Where the word "purple" appears in a line below, copy the whole line.
[Exercise inputs]
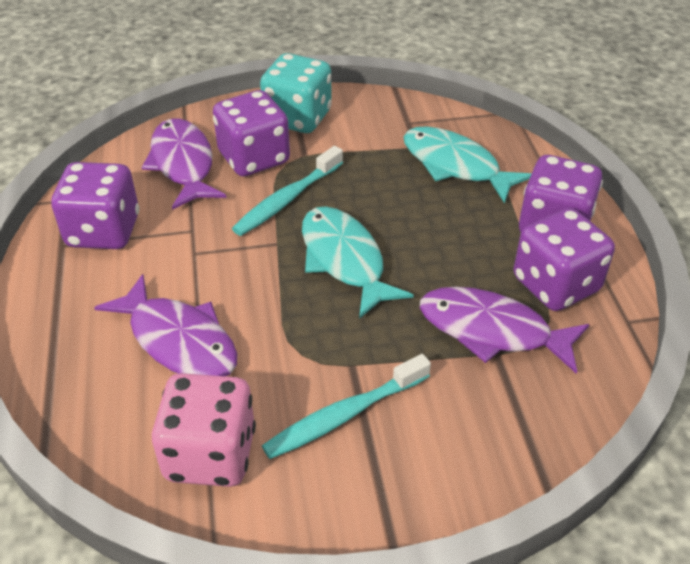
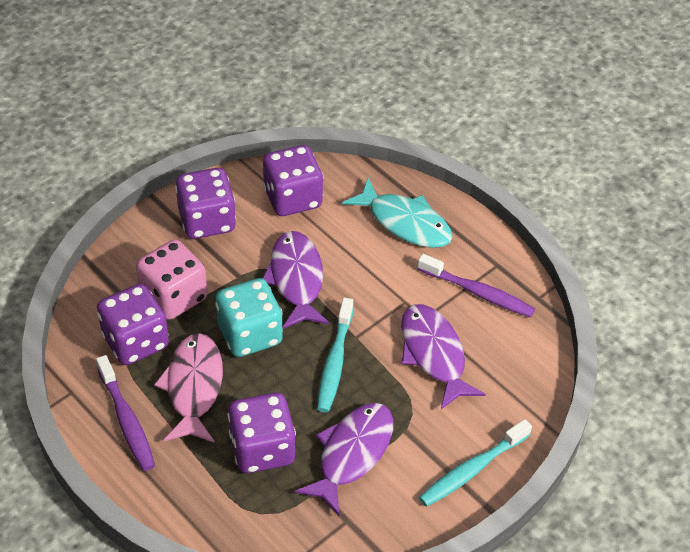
pink fish: 0 -> 1
purple toothbrush: 0 -> 2
turquoise fish: 2 -> 1

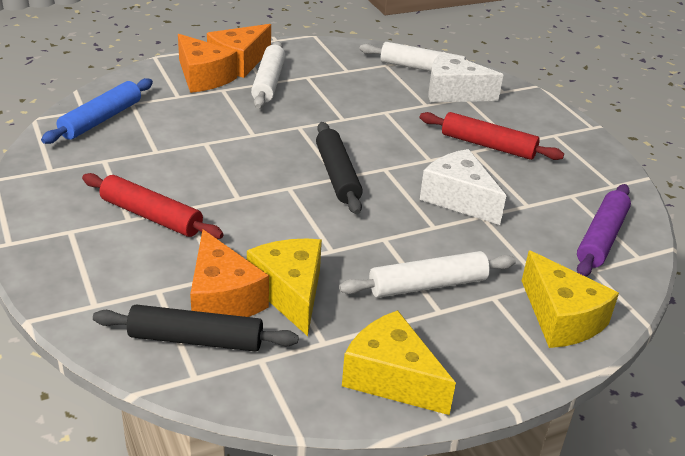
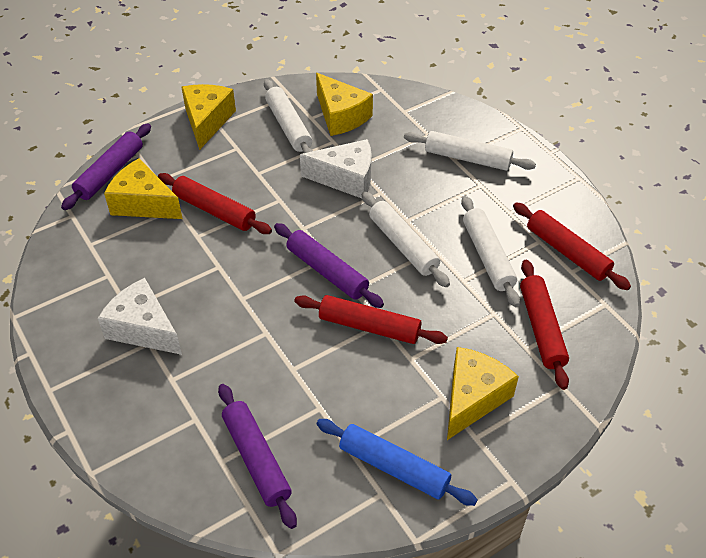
black rolling pin: 2 -> 0
orange cheese: 3 -> 0
purple rolling pin: 1 -> 3
red rolling pin: 2 -> 4
white rolling pin: 3 -> 4
yellow cheese: 3 -> 4

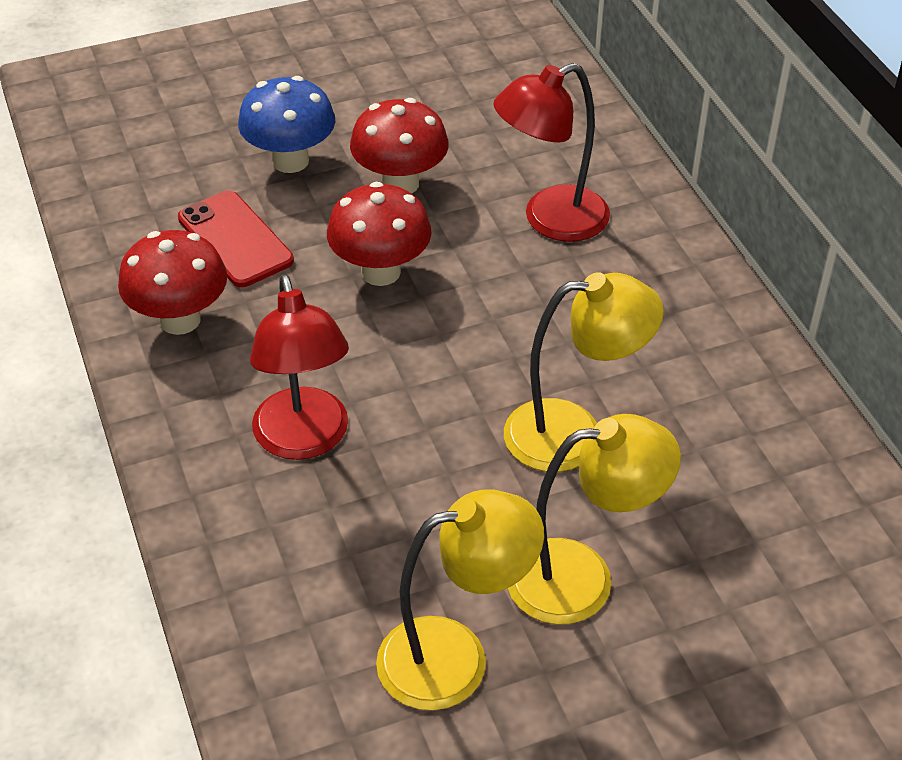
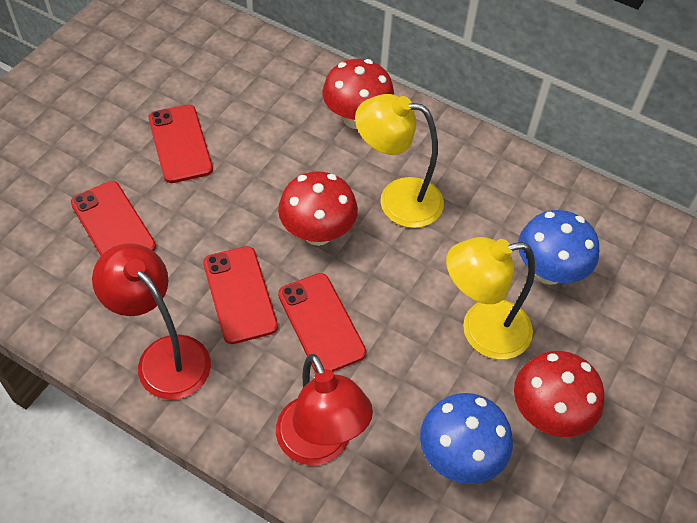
blue mushroom: 1 -> 2
red phone: 1 -> 4
yellow lamp: 3 -> 2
[/Exercise inputs]
### Response to this task:
purple toothbrush: 0 -> 2
purple rolling pin: 1 -> 3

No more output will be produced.